** About this exercise **
Only the closing stretch of the material belongs in the answer: the line containing "D7: none -> diode (A GND, K AC2)" and every line after it, copied exactly.

** Source information **
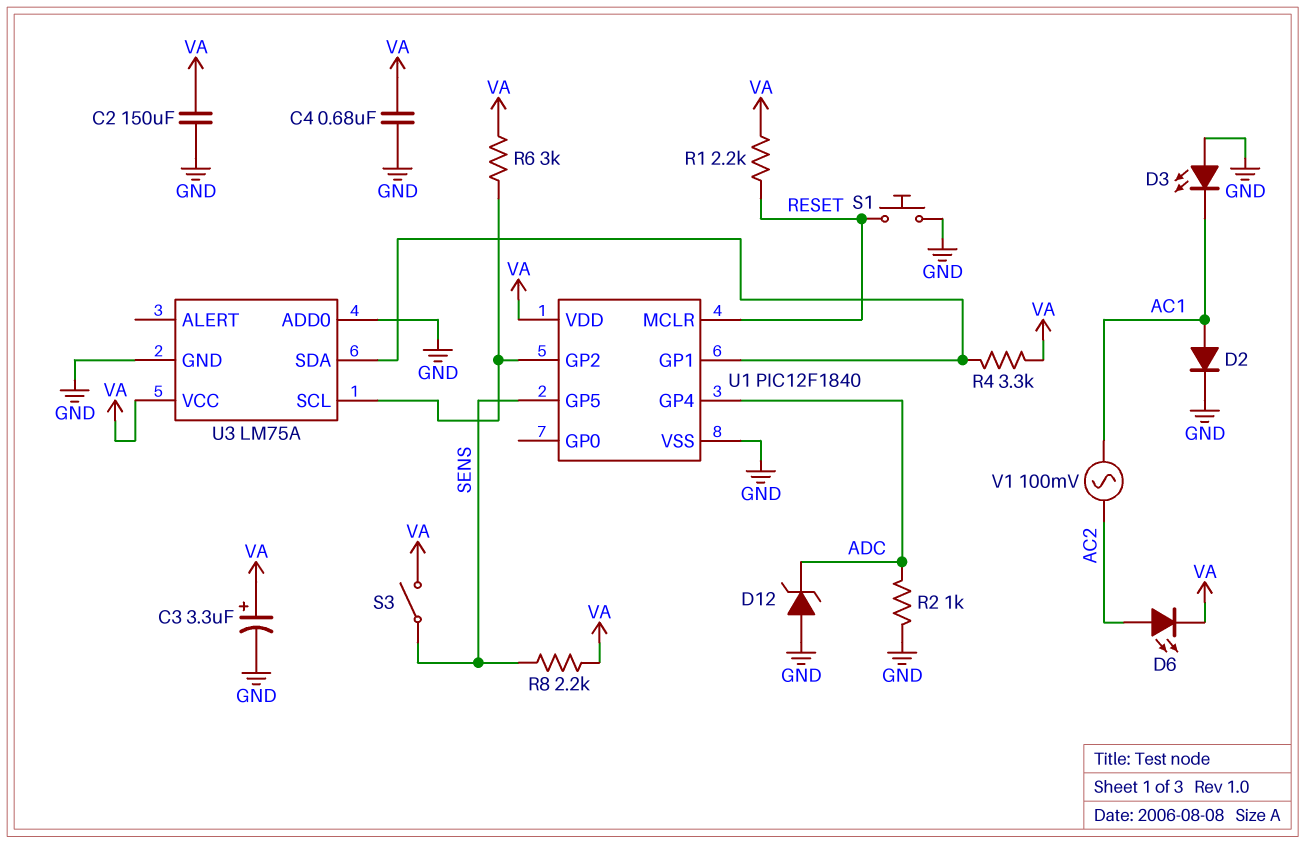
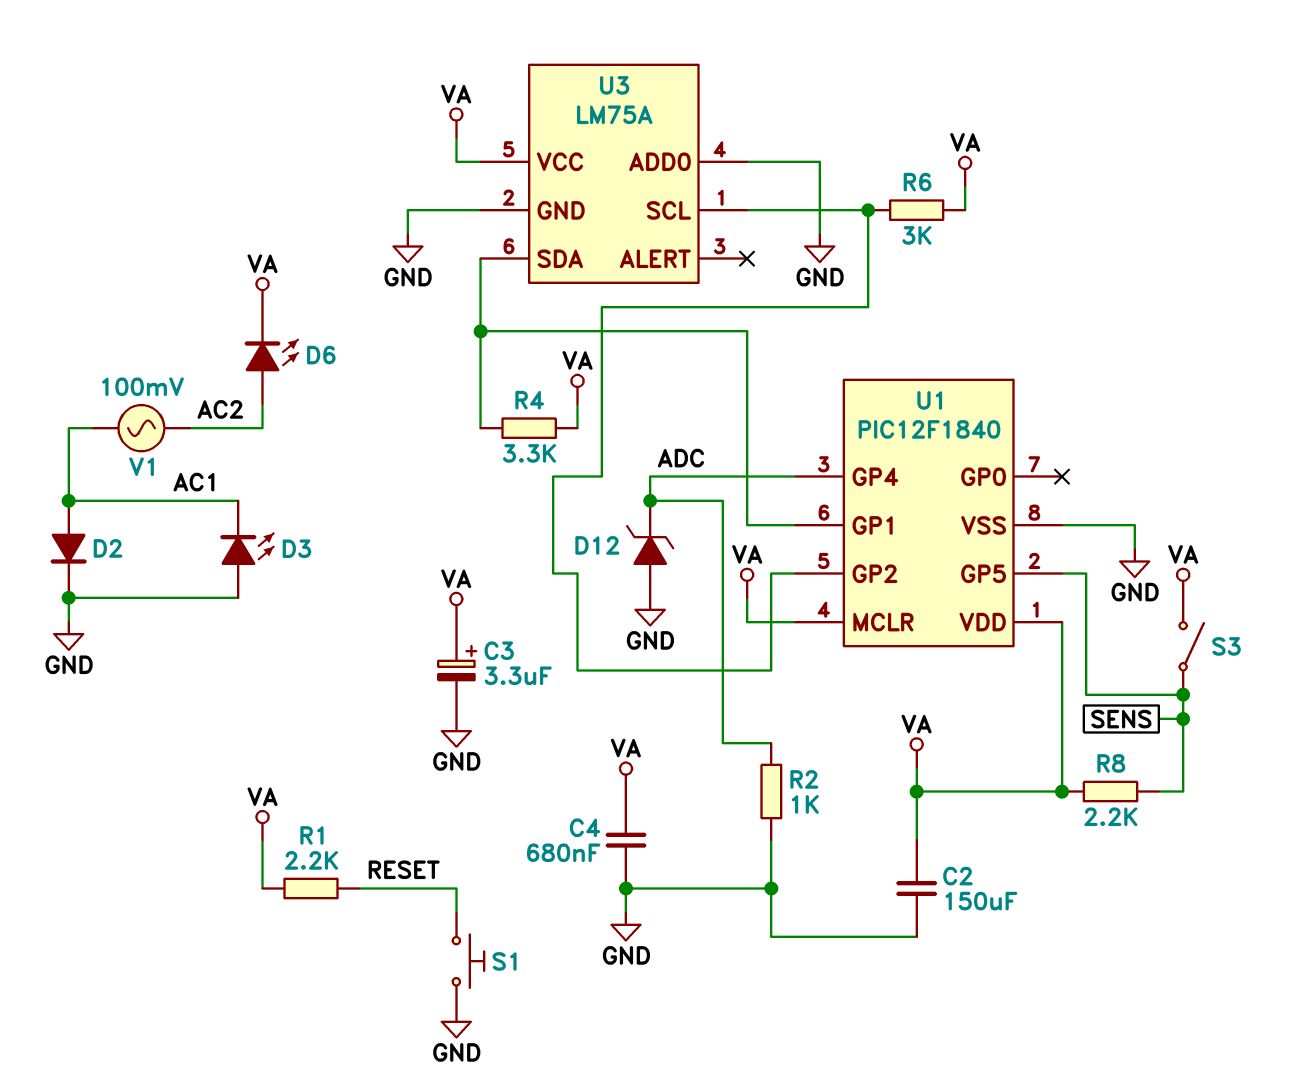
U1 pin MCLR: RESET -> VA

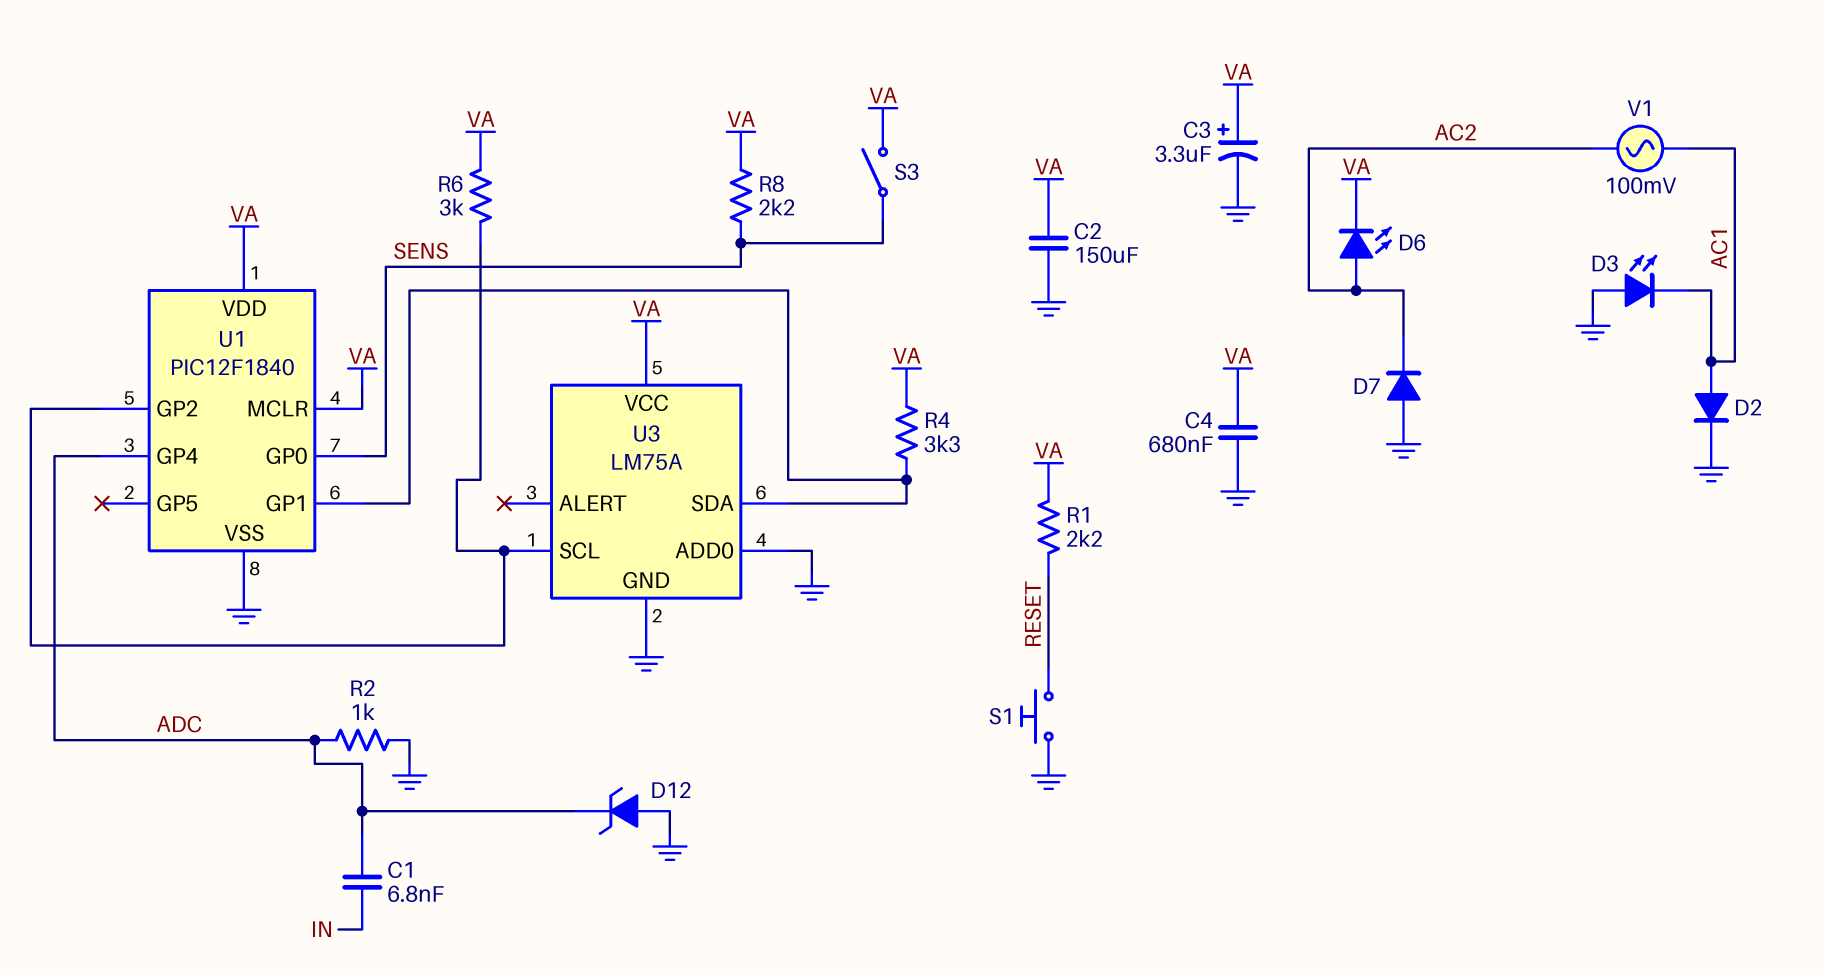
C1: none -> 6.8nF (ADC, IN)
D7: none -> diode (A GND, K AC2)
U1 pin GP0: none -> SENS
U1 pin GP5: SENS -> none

** Response **
D7: none -> diode (A GND, K AC2)
U1 pin GP0: none -> SENS
U1 pin GP5: SENS -> none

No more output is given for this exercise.